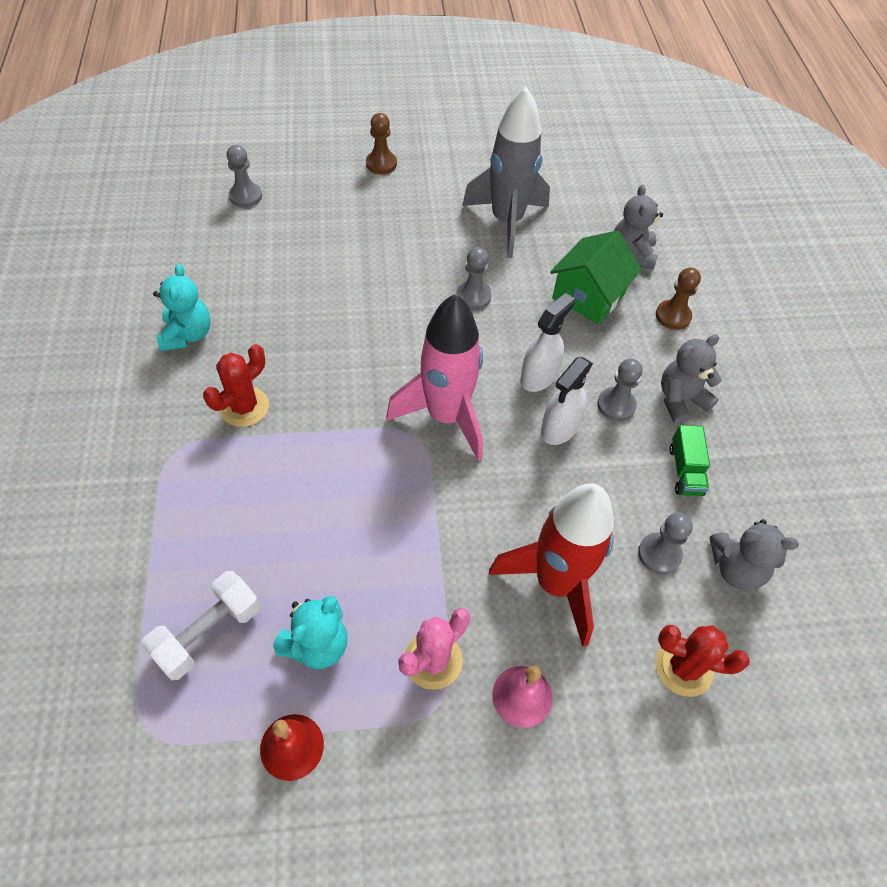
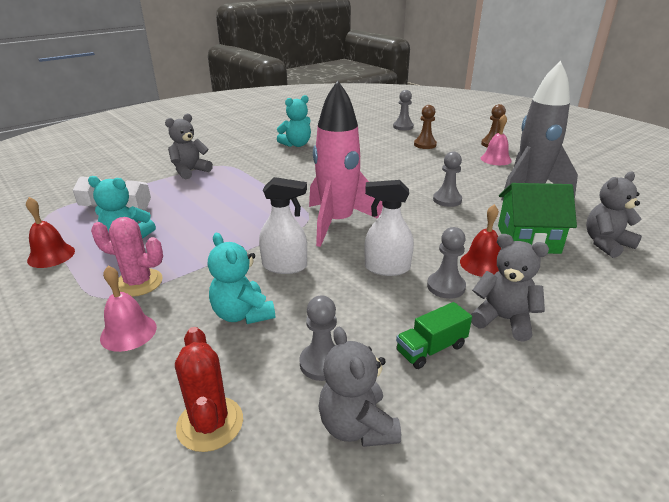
camera: 60 degrees right, 25 degrees down
(159, 498) = (190, 171): none -> grey teddy bear
(244, 407) = (269, 170): red cactus -> none
(420, 191) = (495, 159): none -> pink bell
(539, 376) = (420, 244): white spray bottle -> white spray bottle (285, 266)
(555, 583) = (242, 314): red rocket -> turquoise teddy bear
(602, 356) = (482, 264): none -> red bell
(673, 316) = (585, 284): brown pawn -> brown pawn (425, 145)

-----

EXERCISE PROMPT: Give the entries above again word for word, without the pictures.

ANSWER SPACE:
camera: 60 degrees right, 25 degrees down
(159, 498) = (190, 171): none -> grey teddy bear
(244, 407) = (269, 170): red cactus -> none
(420, 191) = (495, 159): none -> pink bell
(539, 376) = (420, 244): white spray bottle -> white spray bottle (285, 266)
(555, 583) = (242, 314): red rocket -> turquoise teddy bear
(602, 356) = (482, 264): none -> red bell
(673, 316) = (585, 284): brown pawn -> brown pawn (425, 145)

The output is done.